When the line containing "(267, 488) = (221, 378): red apple -> none" appears in the entries below, begin printing there and stop after the line containing "(56, 345) = (854, 77): turquoise"; print each of those lines exactly and no other line.

◆ The data:
- - - - -

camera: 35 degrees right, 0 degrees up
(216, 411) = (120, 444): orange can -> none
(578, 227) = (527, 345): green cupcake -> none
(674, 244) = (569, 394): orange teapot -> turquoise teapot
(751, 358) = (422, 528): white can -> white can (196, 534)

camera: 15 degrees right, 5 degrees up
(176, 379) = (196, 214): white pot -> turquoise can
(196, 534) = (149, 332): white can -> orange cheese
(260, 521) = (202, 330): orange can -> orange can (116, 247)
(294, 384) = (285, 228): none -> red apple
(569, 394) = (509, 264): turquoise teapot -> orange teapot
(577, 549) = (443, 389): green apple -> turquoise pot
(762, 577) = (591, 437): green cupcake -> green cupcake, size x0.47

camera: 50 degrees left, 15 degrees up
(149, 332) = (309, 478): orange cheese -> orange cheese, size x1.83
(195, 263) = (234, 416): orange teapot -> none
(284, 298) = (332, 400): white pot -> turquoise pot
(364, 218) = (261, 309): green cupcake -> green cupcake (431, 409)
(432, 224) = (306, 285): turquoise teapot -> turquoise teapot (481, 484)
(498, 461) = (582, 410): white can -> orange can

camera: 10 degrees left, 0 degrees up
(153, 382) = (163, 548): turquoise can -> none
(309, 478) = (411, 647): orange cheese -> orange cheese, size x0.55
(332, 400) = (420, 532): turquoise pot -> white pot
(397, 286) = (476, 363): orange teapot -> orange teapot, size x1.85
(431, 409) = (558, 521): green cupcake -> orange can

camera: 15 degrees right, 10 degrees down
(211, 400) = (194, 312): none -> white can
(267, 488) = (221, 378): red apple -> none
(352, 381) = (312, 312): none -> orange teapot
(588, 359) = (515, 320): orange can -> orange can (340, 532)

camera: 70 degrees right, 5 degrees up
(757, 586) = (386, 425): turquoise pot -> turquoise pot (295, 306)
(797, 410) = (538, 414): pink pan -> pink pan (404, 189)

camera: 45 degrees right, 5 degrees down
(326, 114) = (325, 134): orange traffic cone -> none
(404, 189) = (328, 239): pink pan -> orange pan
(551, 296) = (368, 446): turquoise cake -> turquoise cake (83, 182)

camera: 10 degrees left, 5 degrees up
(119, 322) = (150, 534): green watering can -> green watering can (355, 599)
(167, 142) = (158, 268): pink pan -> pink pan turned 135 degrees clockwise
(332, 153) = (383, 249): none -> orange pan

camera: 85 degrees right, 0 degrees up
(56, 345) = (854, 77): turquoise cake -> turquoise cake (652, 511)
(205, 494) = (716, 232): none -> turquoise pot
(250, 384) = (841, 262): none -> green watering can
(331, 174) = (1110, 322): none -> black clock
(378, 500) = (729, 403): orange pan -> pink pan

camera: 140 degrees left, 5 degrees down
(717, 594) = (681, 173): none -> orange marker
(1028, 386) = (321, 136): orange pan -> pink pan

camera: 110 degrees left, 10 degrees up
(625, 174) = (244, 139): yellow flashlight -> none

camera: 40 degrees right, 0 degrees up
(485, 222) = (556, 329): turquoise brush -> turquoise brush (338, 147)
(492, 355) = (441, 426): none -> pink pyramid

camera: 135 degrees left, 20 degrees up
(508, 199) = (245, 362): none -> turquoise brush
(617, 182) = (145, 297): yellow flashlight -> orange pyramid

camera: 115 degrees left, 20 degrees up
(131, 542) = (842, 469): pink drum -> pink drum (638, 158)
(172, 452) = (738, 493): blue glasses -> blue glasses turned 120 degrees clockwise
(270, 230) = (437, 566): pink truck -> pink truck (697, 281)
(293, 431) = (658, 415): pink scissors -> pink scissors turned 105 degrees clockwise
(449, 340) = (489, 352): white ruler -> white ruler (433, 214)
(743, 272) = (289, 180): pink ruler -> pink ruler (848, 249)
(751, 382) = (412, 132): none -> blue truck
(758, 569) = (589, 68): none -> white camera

- - - - -

◆ Your solution:
(267, 488) = (221, 378): red apple -> none
(352, 381) = (312, 312): none -> orange teapot
(588, 359) = (515, 320): orange can -> orange can (340, 532)

camera: 70 degrees right, 5 degrees up
(757, 586) = (386, 425): turquoise pot -> turquoise pot (295, 306)
(797, 410) = (538, 414): pink pan -> pink pan (404, 189)

camera: 45 degrees right, 5 degrees down
(326, 114) = (325, 134): orange traffic cone -> none
(404, 189) = (328, 239): pink pan -> orange pan
(551, 296) = (368, 446): turquoise cake -> turquoise cake (83, 182)

camera: 10 degrees left, 5 degrees up
(119, 322) = (150, 534): green watering can -> green watering can (355, 599)
(167, 142) = (158, 268): pink pan -> pink pan turned 135 degrees clockwise
(332, 153) = (383, 249): none -> orange pan

camera: 85 degrees right, 0 degrees up
(56, 345) = (854, 77): turquoise cake -> turquoise cake (652, 511)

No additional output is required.